◆ What the task asks: Gather, from the listing beneath this task, every line holding the string "AGND".

******************************

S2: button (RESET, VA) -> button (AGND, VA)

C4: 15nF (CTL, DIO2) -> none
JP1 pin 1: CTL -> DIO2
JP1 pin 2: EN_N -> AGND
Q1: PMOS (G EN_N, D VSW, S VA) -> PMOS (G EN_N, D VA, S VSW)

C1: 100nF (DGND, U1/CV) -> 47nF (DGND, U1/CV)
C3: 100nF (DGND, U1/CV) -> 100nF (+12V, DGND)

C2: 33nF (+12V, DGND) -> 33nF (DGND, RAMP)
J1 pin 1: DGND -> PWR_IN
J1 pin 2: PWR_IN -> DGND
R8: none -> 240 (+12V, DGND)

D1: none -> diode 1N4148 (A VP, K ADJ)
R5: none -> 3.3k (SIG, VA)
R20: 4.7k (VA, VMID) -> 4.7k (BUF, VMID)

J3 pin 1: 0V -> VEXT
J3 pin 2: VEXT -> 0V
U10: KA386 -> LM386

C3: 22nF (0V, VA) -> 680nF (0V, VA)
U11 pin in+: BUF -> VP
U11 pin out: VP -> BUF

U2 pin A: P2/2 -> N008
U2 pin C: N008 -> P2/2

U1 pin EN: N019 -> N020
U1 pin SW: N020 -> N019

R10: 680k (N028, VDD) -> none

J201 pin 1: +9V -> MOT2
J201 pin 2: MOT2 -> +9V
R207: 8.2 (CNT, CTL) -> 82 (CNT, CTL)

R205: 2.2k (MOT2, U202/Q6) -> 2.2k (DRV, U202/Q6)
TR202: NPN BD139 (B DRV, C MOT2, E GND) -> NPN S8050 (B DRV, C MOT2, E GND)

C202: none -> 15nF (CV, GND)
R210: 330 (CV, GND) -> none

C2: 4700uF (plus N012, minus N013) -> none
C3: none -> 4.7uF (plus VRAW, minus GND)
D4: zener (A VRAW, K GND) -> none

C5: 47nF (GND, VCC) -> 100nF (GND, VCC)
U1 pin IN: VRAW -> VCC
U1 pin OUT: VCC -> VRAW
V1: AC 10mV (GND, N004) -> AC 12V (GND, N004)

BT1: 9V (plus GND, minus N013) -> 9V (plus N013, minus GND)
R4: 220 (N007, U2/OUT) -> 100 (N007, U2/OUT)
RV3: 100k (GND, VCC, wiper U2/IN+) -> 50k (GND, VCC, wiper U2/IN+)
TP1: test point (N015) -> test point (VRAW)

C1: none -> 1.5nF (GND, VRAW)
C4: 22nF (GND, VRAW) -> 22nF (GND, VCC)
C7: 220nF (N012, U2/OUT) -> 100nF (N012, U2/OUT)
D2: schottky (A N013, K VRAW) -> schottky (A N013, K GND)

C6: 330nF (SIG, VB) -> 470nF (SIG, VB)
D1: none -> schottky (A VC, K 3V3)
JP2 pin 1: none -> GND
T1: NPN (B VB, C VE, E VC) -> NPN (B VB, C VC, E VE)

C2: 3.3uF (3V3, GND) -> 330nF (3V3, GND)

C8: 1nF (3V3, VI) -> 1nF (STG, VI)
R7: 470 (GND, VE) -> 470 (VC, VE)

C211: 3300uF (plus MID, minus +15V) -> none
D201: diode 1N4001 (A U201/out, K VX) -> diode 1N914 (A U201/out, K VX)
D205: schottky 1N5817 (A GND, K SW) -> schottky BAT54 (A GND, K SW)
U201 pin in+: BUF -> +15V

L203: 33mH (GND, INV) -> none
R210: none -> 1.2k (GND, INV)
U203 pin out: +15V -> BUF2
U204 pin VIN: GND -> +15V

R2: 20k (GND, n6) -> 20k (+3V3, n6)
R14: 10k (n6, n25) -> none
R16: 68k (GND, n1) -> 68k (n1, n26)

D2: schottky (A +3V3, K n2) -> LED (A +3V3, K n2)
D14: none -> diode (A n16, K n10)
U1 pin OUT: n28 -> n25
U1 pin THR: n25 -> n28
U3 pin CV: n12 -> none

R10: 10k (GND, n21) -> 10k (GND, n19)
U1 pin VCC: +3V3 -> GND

******************************

◆ Output of the exercise:
S2: button (RESET, VA) -> button (AGND, VA)
JP1 pin 2: EN_N -> AGND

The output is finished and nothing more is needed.